## Task prompt
An exact copy of every record, with no pictures, please.

★ ★ ★

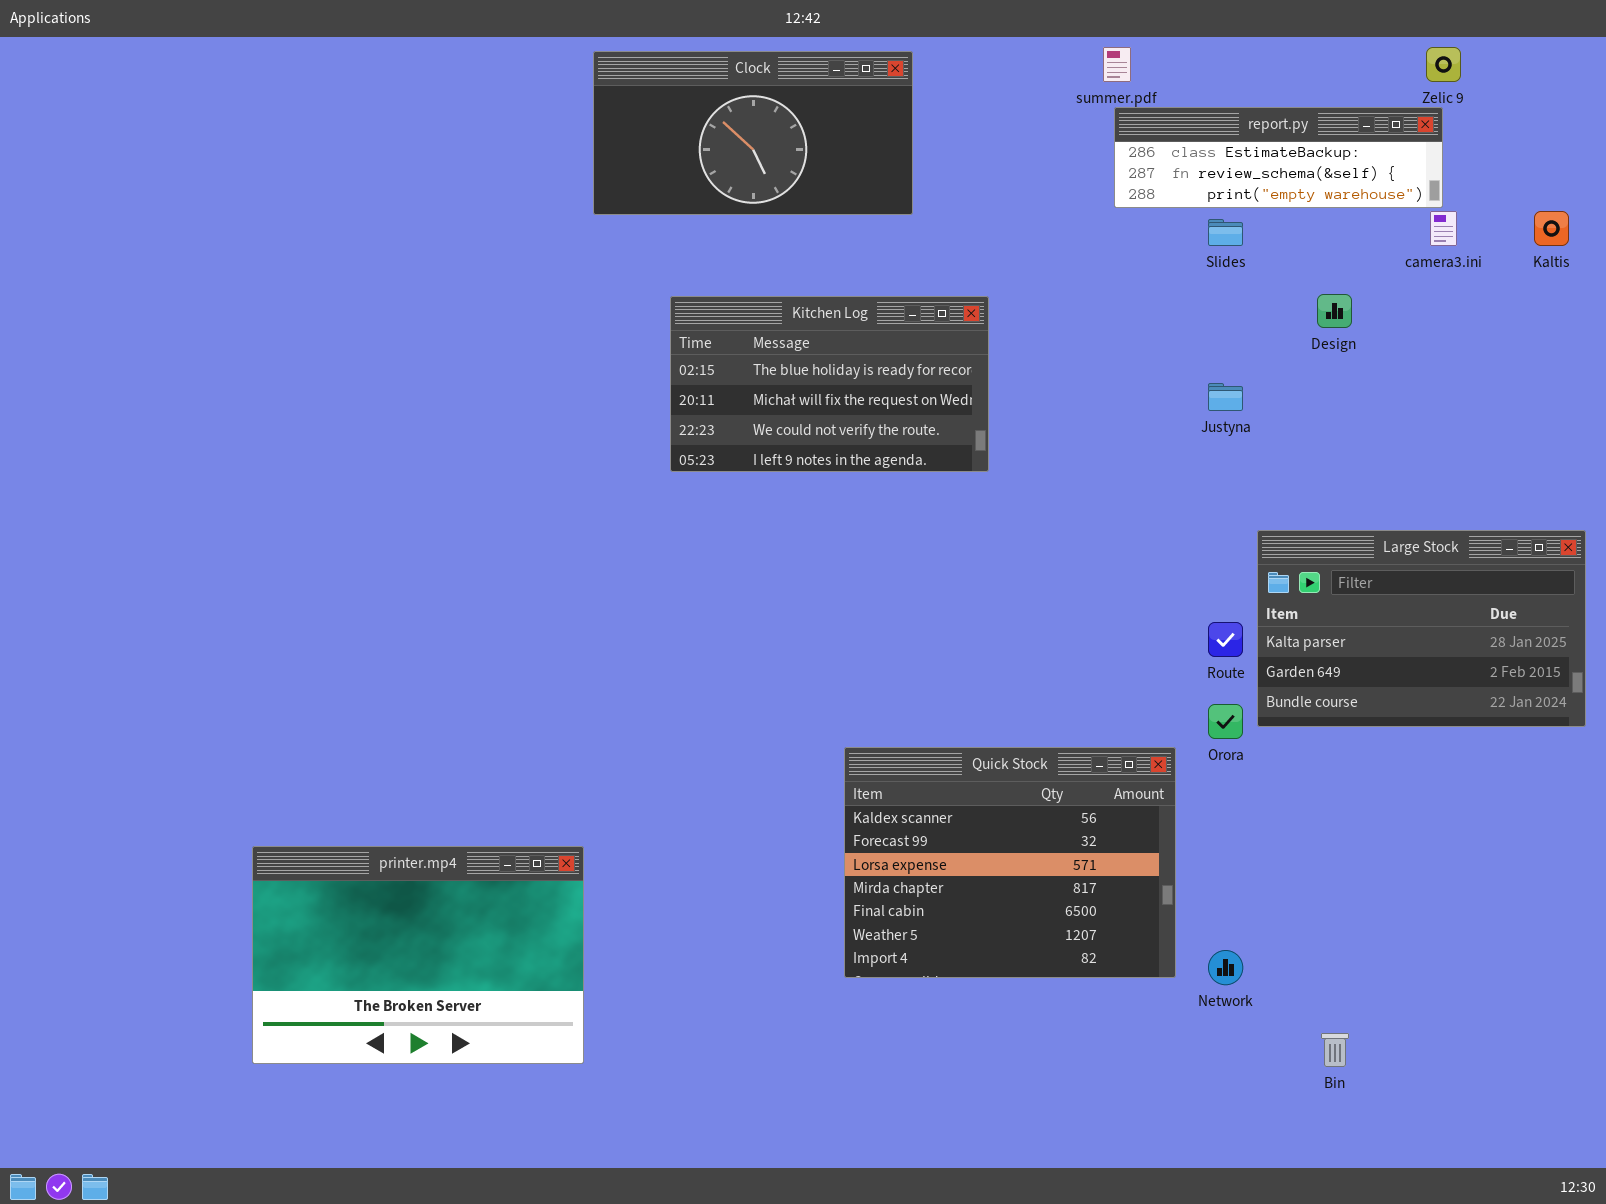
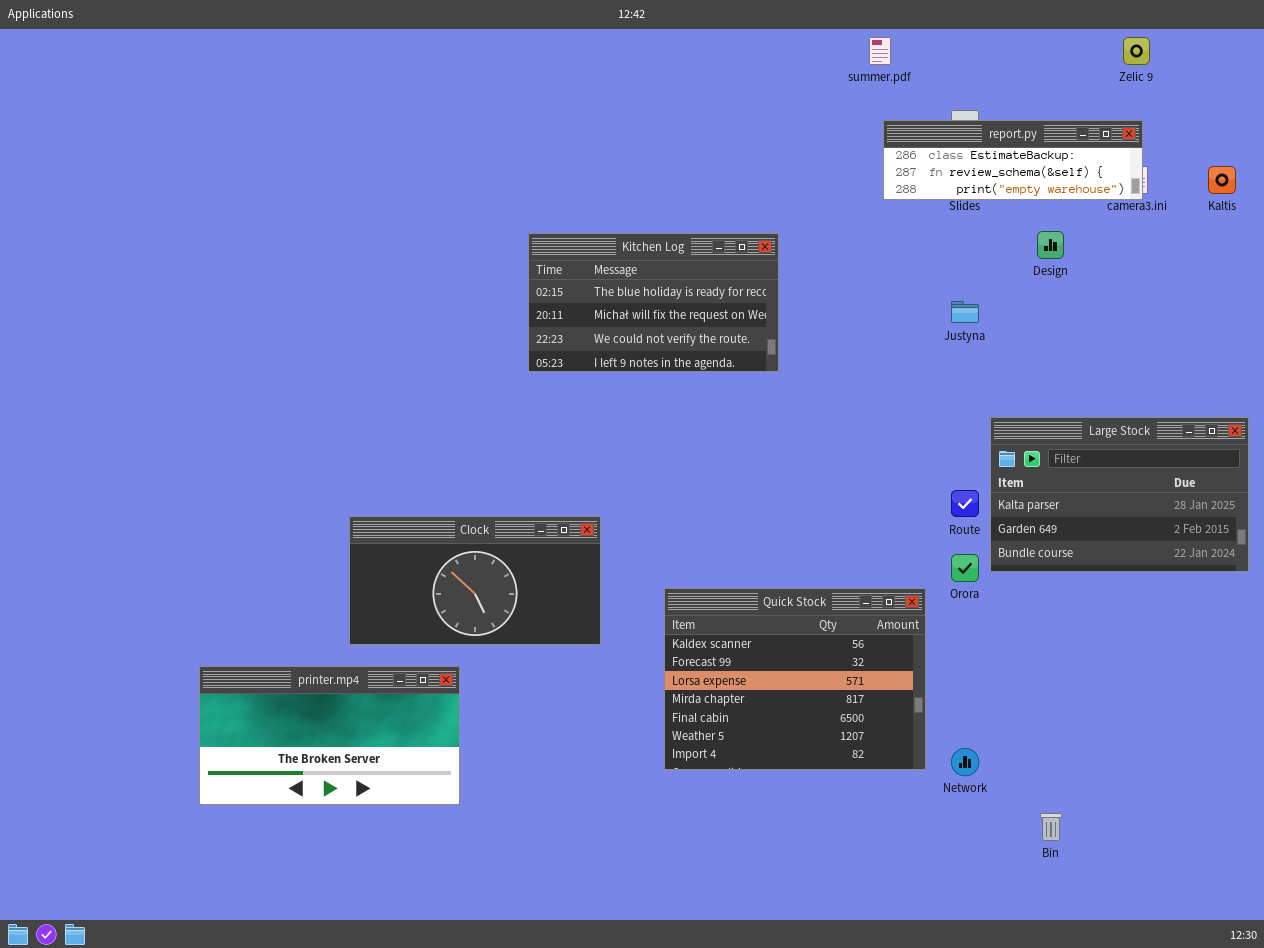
Clock: [593,51,913,215] -> [349,516,601,645], moved
report.py: [1114,107,1443,208] -> [883,120,1143,200], moved
printer.mp4: [252,846,584,1064] -> [199,666,460,805], resized

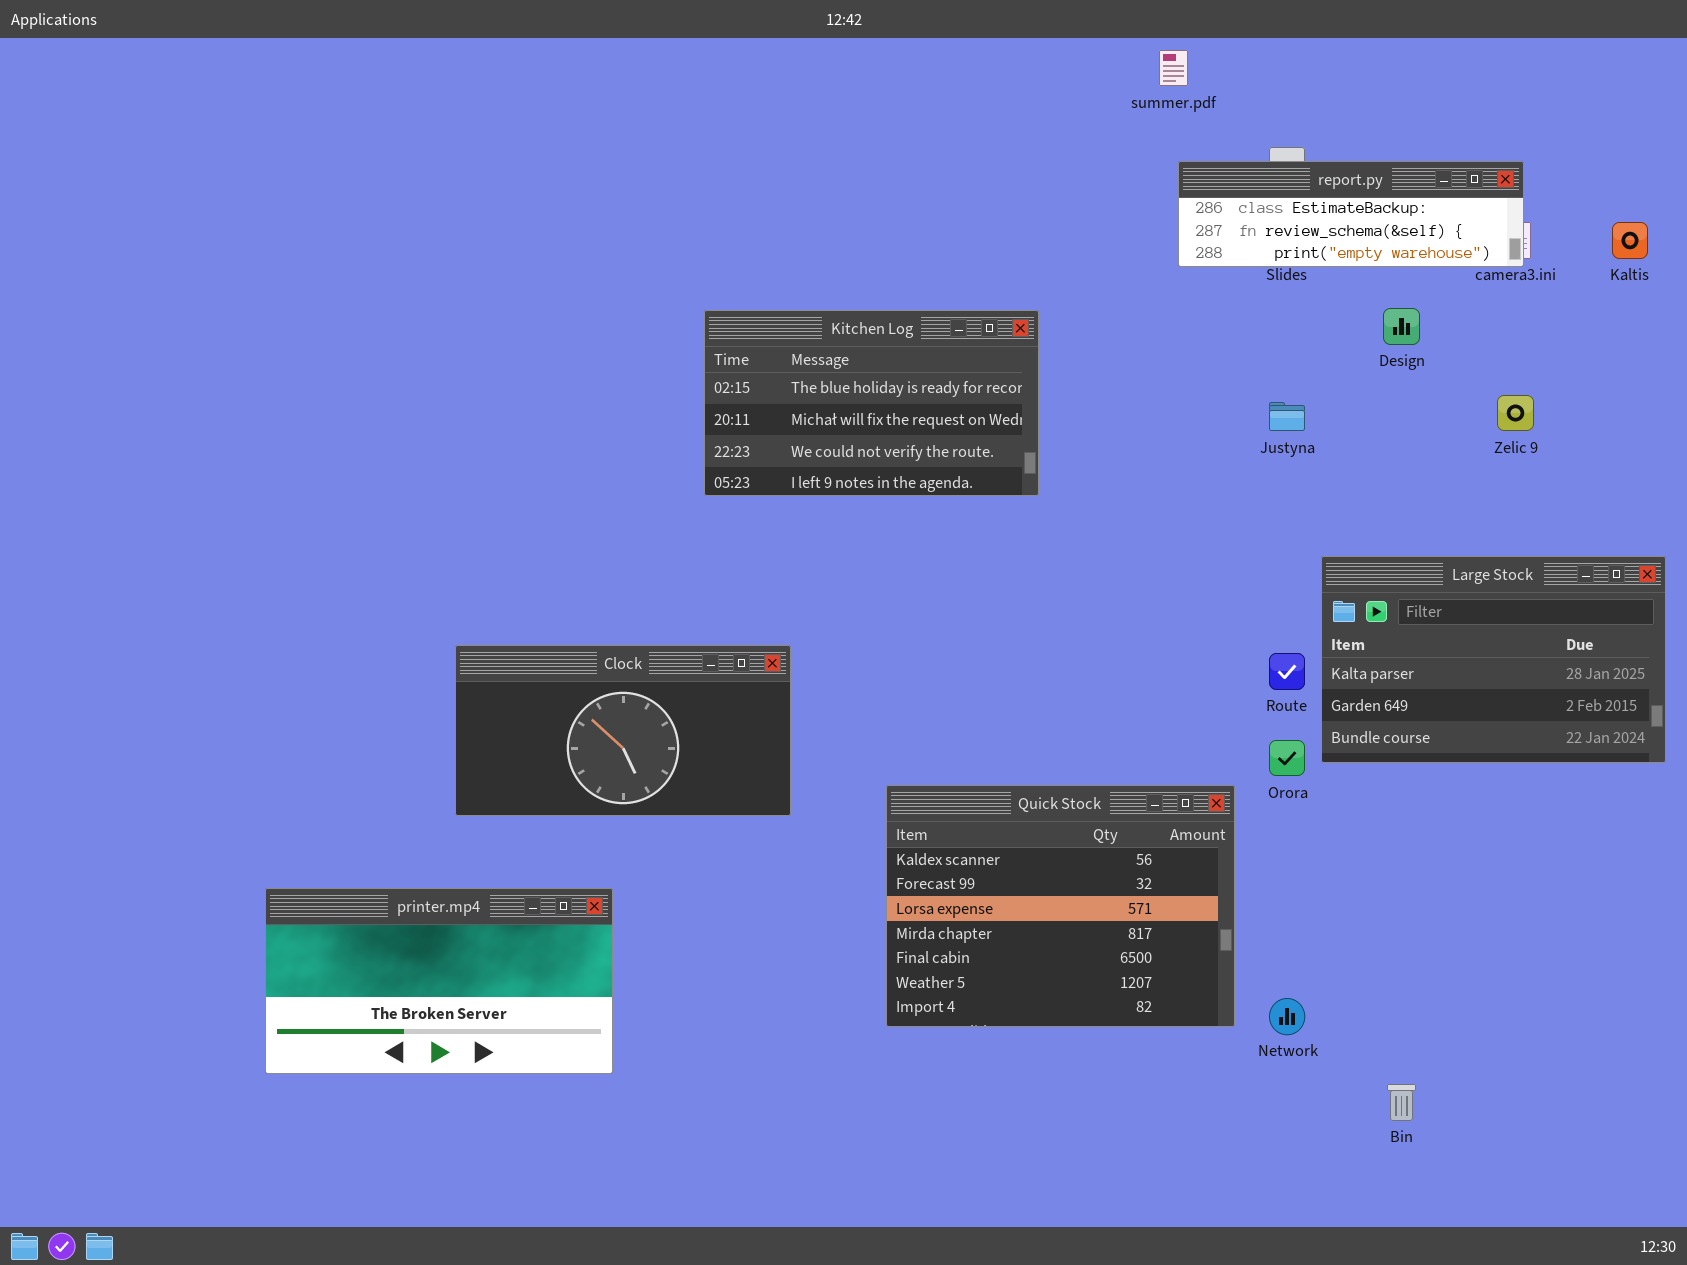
Zelic 9: [1123,37,1150,65] -> [1497,395,1534,431], moved
Clock: [349,516,601,645] -> [455,645,791,816], moved

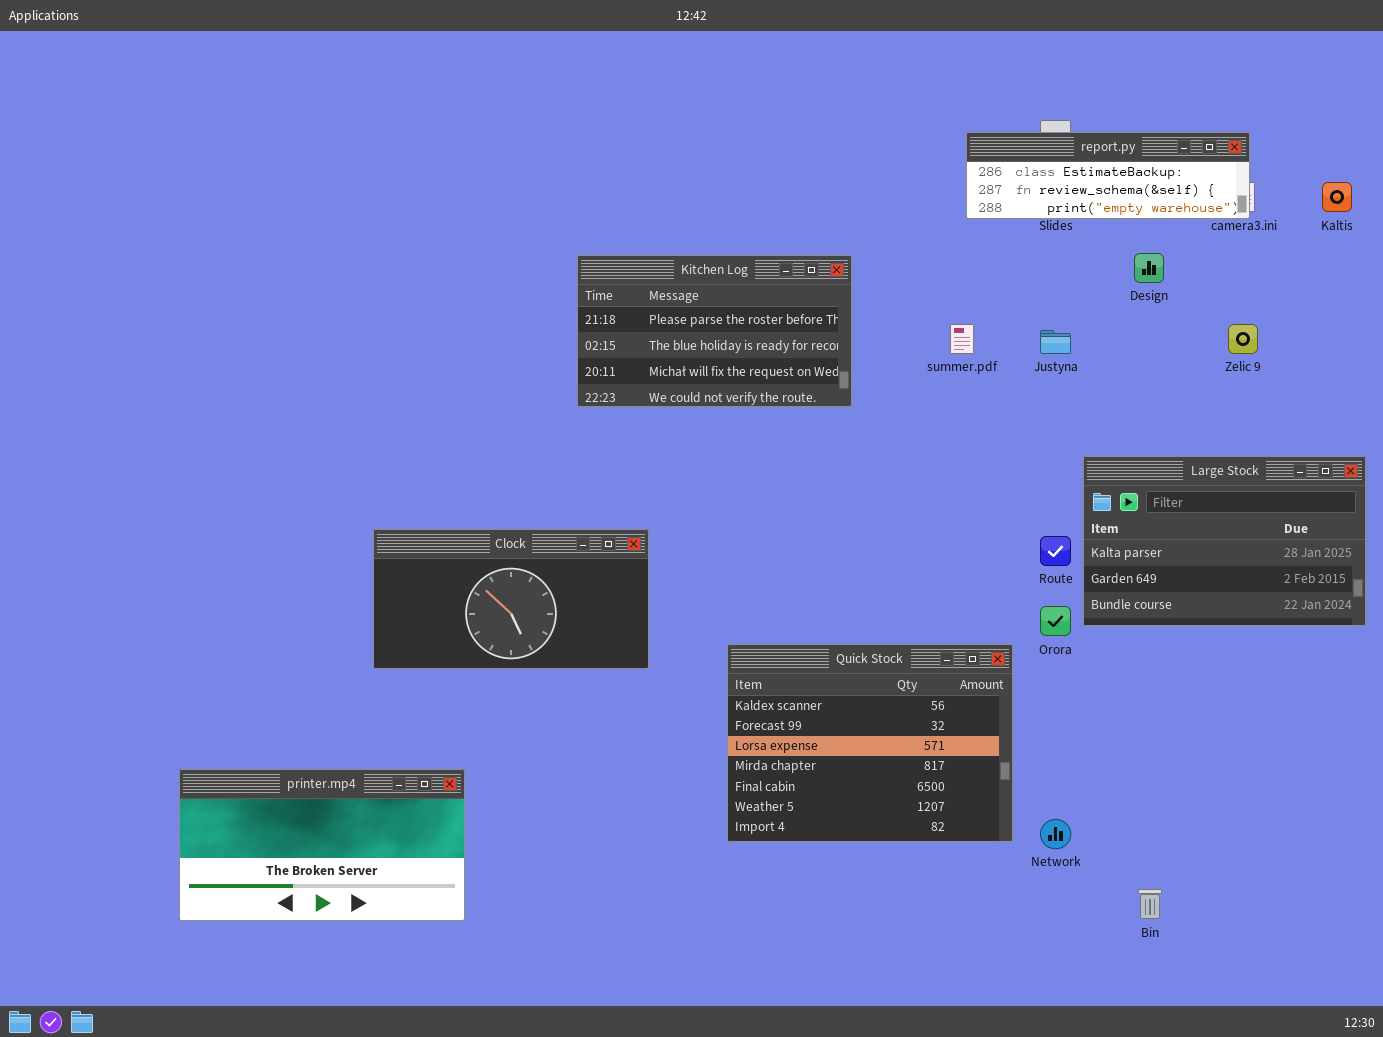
summer.pdf: [1159,50,1188,86] -> [950,324,974,354], moved
Kitchen Log: [704,310,1039,496] -> [577,255,852,407], scrolled up 1 row
printer.mp4: [265,888,613,1074] -> [179,769,465,921], moved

★ ★ ★

## Expected answer
Clock: [593,51,913,215] -> [349,516,601,645], moved
report.py: [1114,107,1443,208] -> [883,120,1143,200], moved
printer.mp4: [252,846,584,1064] -> [199,666,460,805], resized

Zelic 9: [1123,37,1150,65] -> [1497,395,1534,431], moved
Clock: [349,516,601,645] -> [455,645,791,816], moved

summer.pdf: [1159,50,1188,86] -> [950,324,974,354], moved
Kitchen Log: [704,310,1039,496] -> [577,255,852,407], scrolled up 1 row
printer.mp4: [265,888,613,1074] -> [179,769,465,921], moved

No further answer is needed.